_Task item:_ An exact copy of every entry is needed here; the images stay out.

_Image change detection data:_
=== Section Start ===

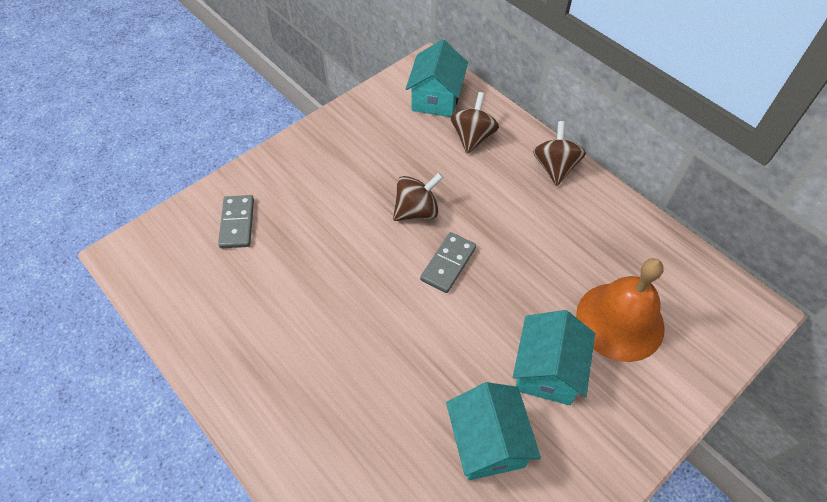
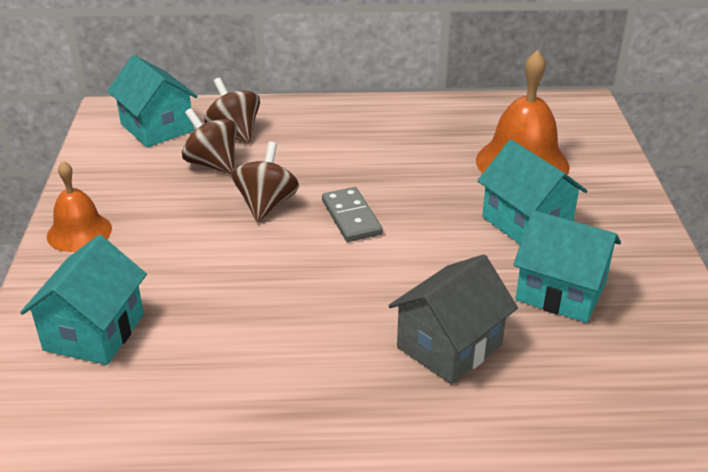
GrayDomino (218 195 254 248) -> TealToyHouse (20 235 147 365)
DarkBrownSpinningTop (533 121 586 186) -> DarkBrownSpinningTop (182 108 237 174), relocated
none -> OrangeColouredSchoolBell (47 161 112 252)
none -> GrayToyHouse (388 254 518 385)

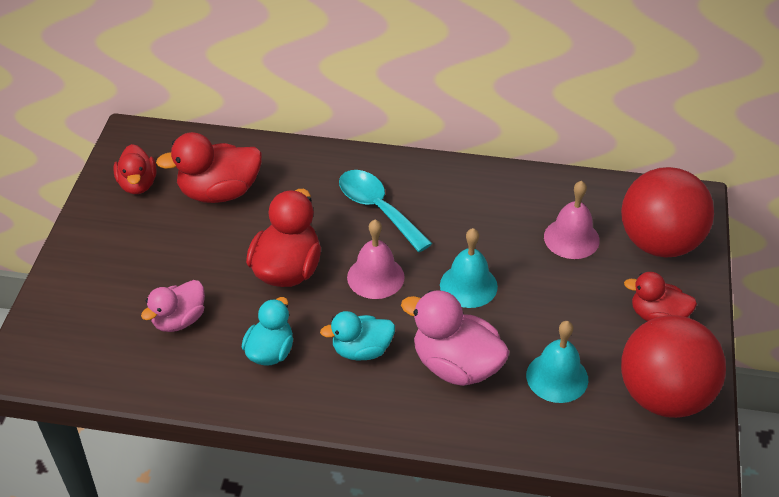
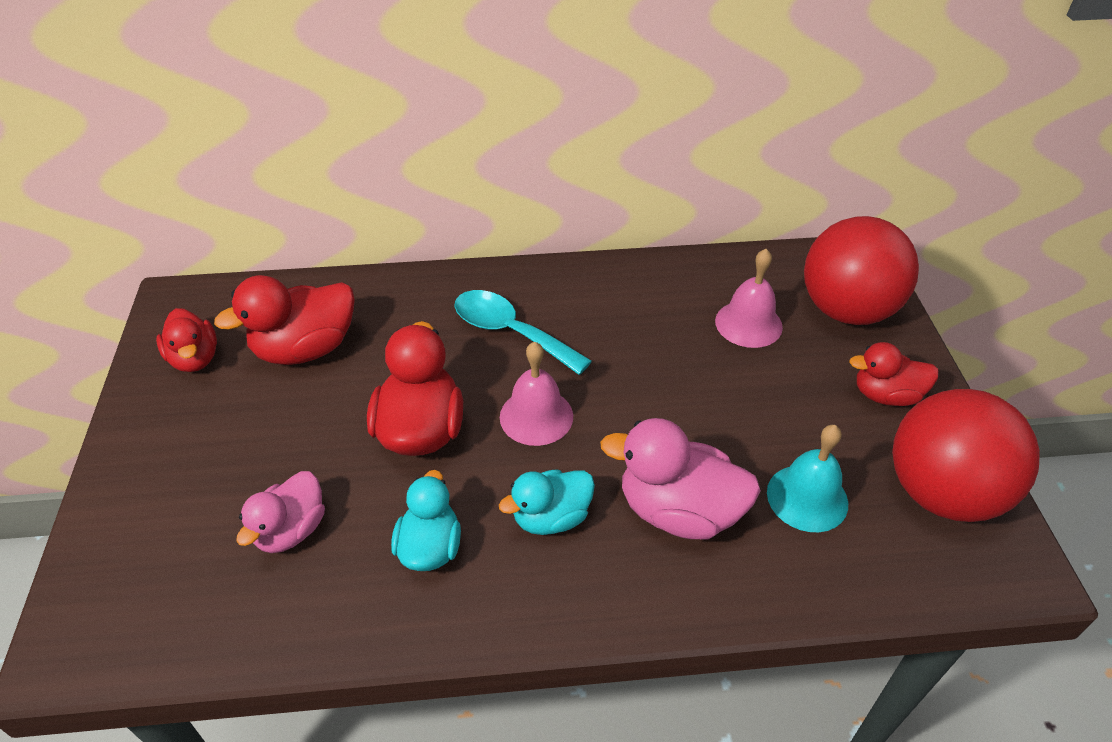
TealSchoolBell (440 228 498 308) -> none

=== Section End ===

_Response:_
GrayDomino (218 195 254 248) -> TealToyHouse (20 235 147 365)
DarkBrownSpinningTop (533 121 586 186) -> DarkBrownSpinningTop (182 108 237 174), relocated
none -> OrangeColouredSchoolBell (47 161 112 252)
none -> GrayToyHouse (388 254 518 385)

TealSchoolBell (440 228 498 308) -> none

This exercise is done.